BEGIN

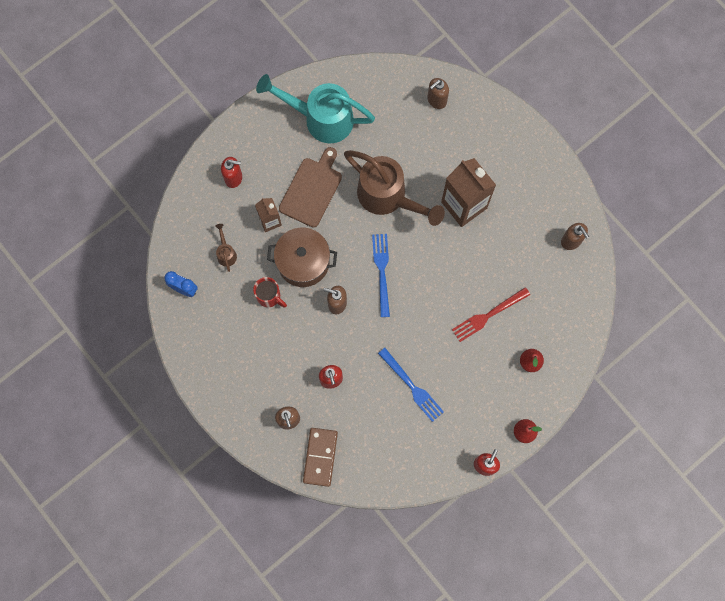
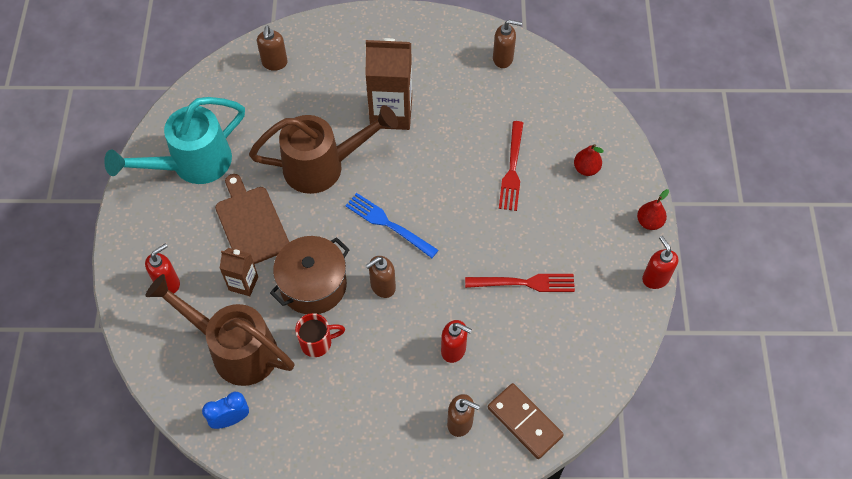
camera: 50 degrees left, 15 degrees down
(226, 253) = (234, 349): brown watering can -> brown watering can, size x2.49
(412, 387) = (525, 283): blue fork -> red fork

END

### The problem
Please write out the entire listing above exactly, but leave the pictures out.

### Answer section
camera: 50 degrees left, 15 degrees down
(226, 253) = (234, 349): brown watering can -> brown watering can, size x2.49
(412, 387) = (525, 283): blue fork -> red fork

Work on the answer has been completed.